**** EXERCISE MATERIAL

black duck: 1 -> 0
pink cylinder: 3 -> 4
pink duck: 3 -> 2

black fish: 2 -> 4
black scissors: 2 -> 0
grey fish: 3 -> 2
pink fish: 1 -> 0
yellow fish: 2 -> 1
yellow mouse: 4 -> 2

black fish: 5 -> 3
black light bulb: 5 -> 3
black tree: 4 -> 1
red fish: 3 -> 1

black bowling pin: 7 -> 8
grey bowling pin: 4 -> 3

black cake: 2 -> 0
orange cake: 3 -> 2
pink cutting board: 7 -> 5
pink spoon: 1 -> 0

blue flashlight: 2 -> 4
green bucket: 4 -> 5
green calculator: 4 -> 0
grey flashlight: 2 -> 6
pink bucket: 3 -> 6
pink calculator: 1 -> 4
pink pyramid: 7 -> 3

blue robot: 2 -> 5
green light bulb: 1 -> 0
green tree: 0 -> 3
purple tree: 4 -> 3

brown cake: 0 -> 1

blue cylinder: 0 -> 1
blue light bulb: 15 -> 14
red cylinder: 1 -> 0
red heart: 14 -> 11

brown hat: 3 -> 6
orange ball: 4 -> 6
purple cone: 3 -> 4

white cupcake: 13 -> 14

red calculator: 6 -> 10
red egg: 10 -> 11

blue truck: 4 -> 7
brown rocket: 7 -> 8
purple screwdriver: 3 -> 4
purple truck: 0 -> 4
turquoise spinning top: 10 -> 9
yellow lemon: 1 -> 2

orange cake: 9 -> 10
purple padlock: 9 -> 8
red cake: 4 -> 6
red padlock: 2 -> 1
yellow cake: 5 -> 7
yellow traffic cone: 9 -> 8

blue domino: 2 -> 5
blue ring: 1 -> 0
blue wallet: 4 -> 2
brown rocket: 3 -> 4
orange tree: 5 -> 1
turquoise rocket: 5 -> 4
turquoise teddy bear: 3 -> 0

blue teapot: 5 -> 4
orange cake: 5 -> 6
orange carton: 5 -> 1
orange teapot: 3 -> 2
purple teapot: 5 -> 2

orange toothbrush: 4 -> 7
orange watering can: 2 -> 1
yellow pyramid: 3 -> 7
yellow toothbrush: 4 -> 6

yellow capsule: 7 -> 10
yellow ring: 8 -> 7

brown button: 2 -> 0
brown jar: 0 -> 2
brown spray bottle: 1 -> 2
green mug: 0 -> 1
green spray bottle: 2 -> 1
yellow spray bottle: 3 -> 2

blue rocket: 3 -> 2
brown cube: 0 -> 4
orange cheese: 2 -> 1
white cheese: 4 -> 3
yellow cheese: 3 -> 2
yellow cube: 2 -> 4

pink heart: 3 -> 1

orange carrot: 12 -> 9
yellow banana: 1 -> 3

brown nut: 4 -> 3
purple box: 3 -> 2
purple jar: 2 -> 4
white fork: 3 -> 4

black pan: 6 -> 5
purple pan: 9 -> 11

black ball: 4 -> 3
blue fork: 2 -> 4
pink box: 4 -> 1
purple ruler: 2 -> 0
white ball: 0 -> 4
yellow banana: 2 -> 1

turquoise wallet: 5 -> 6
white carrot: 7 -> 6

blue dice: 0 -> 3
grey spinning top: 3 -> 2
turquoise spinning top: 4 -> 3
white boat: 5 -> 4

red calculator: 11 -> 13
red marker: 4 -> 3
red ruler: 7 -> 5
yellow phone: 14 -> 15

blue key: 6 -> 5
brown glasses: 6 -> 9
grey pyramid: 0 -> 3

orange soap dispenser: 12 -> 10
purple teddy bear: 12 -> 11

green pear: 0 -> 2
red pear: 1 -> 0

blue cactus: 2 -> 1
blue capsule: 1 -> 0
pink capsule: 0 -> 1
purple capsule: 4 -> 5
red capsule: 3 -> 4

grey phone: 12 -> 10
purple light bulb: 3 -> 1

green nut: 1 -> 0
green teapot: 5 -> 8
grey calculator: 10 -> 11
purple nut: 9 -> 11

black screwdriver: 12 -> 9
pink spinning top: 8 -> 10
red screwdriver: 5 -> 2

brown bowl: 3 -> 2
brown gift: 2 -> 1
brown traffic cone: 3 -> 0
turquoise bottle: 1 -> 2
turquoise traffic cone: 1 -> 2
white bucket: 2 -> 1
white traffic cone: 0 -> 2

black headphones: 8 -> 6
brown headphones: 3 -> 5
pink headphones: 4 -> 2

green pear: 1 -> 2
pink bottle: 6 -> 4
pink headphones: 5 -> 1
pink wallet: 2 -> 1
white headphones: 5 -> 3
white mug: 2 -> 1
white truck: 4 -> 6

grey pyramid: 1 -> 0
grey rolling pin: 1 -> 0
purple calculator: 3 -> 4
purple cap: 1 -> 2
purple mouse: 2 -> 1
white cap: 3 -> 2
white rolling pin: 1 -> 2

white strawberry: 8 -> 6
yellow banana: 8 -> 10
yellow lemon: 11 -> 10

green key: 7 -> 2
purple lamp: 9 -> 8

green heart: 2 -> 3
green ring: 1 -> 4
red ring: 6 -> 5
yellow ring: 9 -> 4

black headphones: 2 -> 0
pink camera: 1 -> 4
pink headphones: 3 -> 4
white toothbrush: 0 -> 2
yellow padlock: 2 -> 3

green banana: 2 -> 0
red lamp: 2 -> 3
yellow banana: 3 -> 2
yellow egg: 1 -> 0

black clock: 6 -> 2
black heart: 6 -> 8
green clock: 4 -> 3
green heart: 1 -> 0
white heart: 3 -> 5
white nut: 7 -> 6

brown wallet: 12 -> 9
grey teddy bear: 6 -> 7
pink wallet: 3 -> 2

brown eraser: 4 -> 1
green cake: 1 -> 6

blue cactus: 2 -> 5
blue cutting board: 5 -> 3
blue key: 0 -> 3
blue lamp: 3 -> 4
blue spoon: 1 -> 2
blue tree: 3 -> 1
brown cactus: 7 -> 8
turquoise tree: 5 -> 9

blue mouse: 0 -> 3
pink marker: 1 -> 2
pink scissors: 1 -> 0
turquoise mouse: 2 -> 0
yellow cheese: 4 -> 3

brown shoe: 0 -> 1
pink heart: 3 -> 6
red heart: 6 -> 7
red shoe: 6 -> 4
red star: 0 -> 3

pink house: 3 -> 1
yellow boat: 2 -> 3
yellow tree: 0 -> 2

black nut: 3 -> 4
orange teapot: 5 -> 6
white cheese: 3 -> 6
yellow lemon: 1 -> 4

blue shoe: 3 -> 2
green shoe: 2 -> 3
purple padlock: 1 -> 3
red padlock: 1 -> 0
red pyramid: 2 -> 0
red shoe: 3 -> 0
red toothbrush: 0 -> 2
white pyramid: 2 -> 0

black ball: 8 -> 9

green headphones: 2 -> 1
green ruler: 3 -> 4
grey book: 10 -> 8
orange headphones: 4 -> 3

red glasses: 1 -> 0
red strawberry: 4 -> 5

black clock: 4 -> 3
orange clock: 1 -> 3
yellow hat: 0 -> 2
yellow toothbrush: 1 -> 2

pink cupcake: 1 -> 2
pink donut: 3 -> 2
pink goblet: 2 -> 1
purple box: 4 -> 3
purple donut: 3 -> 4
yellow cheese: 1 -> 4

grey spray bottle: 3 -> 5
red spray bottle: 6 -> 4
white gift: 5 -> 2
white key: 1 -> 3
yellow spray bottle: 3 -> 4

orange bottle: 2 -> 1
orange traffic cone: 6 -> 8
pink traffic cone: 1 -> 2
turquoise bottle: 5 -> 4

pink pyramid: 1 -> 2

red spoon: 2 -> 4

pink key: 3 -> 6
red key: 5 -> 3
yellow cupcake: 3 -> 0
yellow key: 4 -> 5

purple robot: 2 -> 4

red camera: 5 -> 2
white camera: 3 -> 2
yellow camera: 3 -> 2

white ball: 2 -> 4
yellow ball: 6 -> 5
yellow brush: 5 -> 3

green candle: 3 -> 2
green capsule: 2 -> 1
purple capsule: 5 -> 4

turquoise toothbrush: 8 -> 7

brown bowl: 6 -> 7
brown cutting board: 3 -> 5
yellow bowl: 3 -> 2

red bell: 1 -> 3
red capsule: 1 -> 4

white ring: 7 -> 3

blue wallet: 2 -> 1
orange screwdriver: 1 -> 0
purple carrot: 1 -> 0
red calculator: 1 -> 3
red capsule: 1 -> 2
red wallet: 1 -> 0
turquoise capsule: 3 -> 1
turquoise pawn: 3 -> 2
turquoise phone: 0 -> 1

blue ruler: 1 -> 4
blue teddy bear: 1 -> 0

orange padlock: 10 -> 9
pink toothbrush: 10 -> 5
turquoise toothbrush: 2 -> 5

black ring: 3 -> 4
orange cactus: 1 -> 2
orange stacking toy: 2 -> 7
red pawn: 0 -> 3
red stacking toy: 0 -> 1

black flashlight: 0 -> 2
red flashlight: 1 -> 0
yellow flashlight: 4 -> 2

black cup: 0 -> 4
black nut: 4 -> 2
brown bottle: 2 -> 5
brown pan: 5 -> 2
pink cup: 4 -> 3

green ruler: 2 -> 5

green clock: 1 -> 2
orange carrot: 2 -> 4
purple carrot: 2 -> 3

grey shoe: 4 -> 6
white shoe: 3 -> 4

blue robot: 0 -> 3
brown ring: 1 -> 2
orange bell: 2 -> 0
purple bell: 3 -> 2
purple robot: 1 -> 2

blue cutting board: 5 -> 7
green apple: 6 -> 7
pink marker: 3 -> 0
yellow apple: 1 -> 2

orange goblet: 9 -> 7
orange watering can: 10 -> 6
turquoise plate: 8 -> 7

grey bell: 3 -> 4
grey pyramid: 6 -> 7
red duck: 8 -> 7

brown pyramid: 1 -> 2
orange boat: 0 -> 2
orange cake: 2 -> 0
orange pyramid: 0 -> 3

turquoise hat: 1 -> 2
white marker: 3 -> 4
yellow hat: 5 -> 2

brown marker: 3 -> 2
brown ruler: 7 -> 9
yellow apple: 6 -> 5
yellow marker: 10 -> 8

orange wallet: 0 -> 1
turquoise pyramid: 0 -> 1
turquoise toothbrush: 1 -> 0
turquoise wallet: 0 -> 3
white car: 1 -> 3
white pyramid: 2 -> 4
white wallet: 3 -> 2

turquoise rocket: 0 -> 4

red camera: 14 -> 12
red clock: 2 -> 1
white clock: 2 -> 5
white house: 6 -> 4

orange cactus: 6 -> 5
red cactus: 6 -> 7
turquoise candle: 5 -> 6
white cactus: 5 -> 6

********

All lines above containing the string "pear" are to be collected.

_OUTPUT BELOW_.
green pear: 0 -> 2
red pear: 1 -> 0
green pear: 1 -> 2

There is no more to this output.